╭─ DATASET CONTENT
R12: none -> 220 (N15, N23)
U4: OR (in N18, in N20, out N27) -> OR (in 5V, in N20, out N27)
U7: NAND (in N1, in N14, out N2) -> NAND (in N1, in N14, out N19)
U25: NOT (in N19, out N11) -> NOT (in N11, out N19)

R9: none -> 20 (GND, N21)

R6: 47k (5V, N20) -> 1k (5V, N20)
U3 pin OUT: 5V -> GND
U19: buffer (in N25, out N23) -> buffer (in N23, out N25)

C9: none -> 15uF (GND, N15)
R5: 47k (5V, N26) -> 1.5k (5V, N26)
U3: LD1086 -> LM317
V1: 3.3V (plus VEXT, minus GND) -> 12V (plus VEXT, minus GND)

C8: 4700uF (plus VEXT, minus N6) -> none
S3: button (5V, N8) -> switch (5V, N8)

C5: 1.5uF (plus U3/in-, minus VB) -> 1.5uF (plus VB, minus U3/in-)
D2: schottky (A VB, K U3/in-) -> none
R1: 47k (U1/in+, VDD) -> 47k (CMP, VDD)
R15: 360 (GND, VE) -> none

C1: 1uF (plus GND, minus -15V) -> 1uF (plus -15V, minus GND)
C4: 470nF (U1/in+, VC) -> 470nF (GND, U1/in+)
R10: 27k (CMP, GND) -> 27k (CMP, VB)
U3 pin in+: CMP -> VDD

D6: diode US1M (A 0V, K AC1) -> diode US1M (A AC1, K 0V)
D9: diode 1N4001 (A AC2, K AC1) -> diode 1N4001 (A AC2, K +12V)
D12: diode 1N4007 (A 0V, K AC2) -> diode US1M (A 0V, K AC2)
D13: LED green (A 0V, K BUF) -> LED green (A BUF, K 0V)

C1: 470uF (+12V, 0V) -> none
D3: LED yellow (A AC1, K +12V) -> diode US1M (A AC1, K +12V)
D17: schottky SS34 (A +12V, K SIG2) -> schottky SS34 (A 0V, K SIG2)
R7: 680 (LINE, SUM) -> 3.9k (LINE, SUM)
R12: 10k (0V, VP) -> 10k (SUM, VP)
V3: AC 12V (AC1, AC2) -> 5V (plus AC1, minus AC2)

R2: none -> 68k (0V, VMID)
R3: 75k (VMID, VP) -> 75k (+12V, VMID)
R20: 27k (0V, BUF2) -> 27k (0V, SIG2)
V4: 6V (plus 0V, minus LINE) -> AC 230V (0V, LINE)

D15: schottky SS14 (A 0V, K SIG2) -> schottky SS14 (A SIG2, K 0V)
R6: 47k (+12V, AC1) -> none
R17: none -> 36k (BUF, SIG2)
╰─
→ **TRY IT**:
Retype each record exactly, leaving nothing out.

→ **RESPONSE TO THE TASK**:
R12: none -> 220 (N15, N23)
U4: OR (in N18, in N20, out N27) -> OR (in 5V, in N20, out N27)
U7: NAND (in N1, in N14, out N2) -> NAND (in N1, in N14, out N19)
U25: NOT (in N19, out N11) -> NOT (in N11, out N19)

R9: none -> 20 (GND, N21)

R6: 47k (5V, N20) -> 1k (5V, N20)
U3 pin OUT: 5V -> GND
U19: buffer (in N25, out N23) -> buffer (in N23, out N25)

C9: none -> 15uF (GND, N15)
R5: 47k (5V, N26) -> 1.5k (5V, N26)
U3: LD1086 -> LM317
V1: 3.3V (plus VEXT, minus GND) -> 12V (plus VEXT, minus GND)

C8: 4700uF (plus VEXT, minus N6) -> none
S3: button (5V, N8) -> switch (5V, N8)

C5: 1.5uF (plus U3/in-, minus VB) -> 1.5uF (plus VB, minus U3/in-)
D2: schottky (A VB, K U3/in-) -> none
R1: 47k (U1/in+, VDD) -> 47k (CMP, VDD)
R15: 360 (GND, VE) -> none

C1: 1uF (plus GND, minus -15V) -> 1uF (plus -15V, minus GND)
C4: 470nF (U1/in+, VC) -> 470nF (GND, U1/in+)
R10: 27k (CMP, GND) -> 27k (CMP, VB)
U3 pin in+: CMP -> VDD

D6: diode US1M (A 0V, K AC1) -> diode US1M (A AC1, K 0V)
D9: diode 1N4001 (A AC2, K AC1) -> diode 1N4001 (A AC2, K +12V)
D12: diode 1N4007 (A 0V, K AC2) -> diode US1M (A 0V, K AC2)
D13: LED green (A 0V, K BUF) -> LED green (A BUF, K 0V)

C1: 470uF (+12V, 0V) -> none
D3: LED yellow (A AC1, K +12V) -> diode US1M (A AC1, K +12V)
D17: schottky SS34 (A +12V, K SIG2) -> schottky SS34 (A 0V, K SIG2)
R7: 680 (LINE, SUM) -> 3.9k (LINE, SUM)
R12: 10k (0V, VP) -> 10k (SUM, VP)
V3: AC 12V (AC1, AC2) -> 5V (plus AC1, minus AC2)

R2: none -> 68k (0V, VMID)
R3: 75k (VMID, VP) -> 75k (+12V, VMID)
R20: 27k (0V, BUF2) -> 27k (0V, SIG2)
V4: 6V (plus 0V, minus LINE) -> AC 230V (0V, LINE)

D15: schottky SS14 (A 0V, K SIG2) -> schottky SS14 (A SIG2, K 0V)
R6: 47k (+12V, AC1) -> none
R17: none -> 36k (BUF, SIG2)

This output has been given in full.